## Supplied material
******

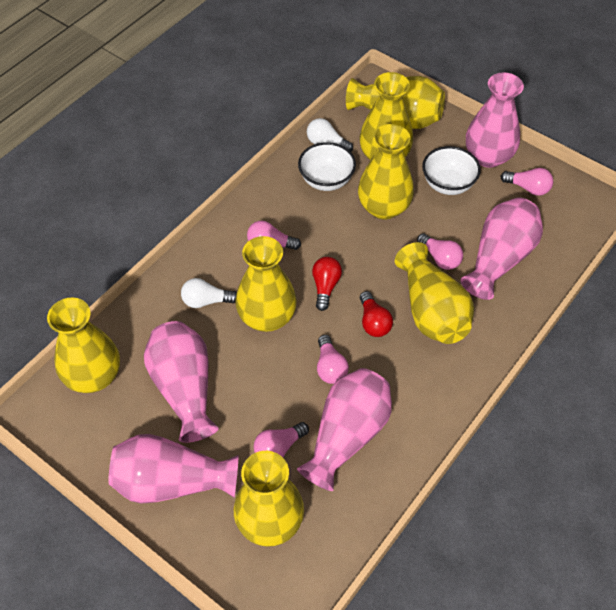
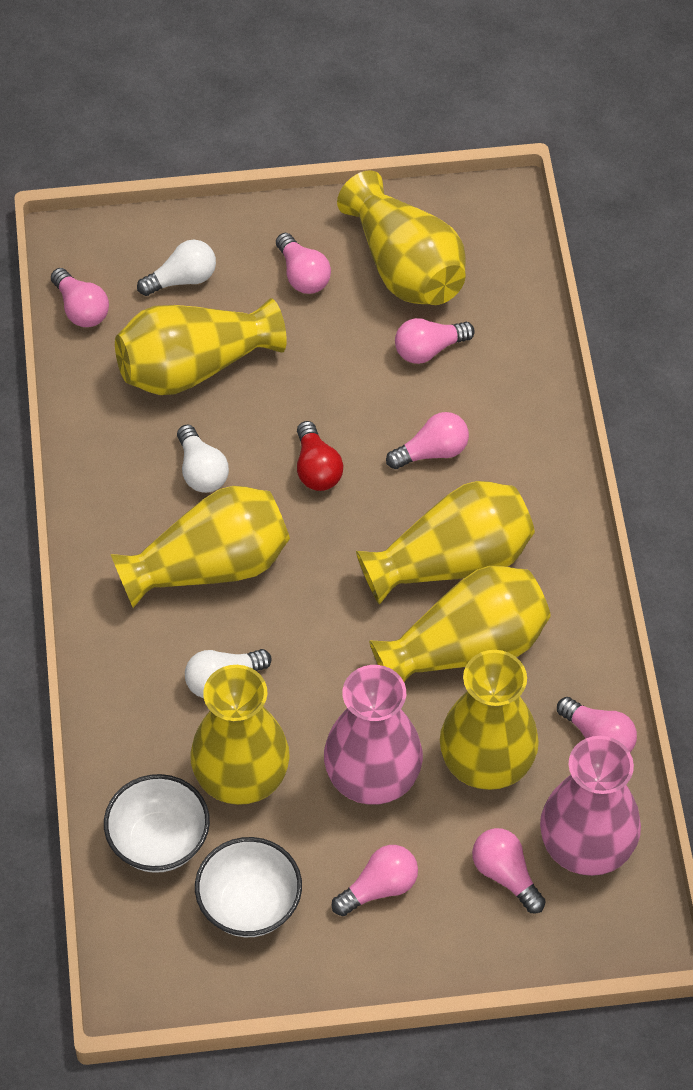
pink light bulb: 5 -> 7
pink vase: 5 -> 2
red light bulb: 2 -> 1
white light bulb: 2 -> 3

******

## Exercise directions
The final stretch of the listing, from the line containing "pink vase: 5 -> 2" through its last line, both included, is to be output exactly and by itself.

## Output of the exercise
pink vase: 5 -> 2
red light bulb: 2 -> 1
white light bulb: 2 -> 3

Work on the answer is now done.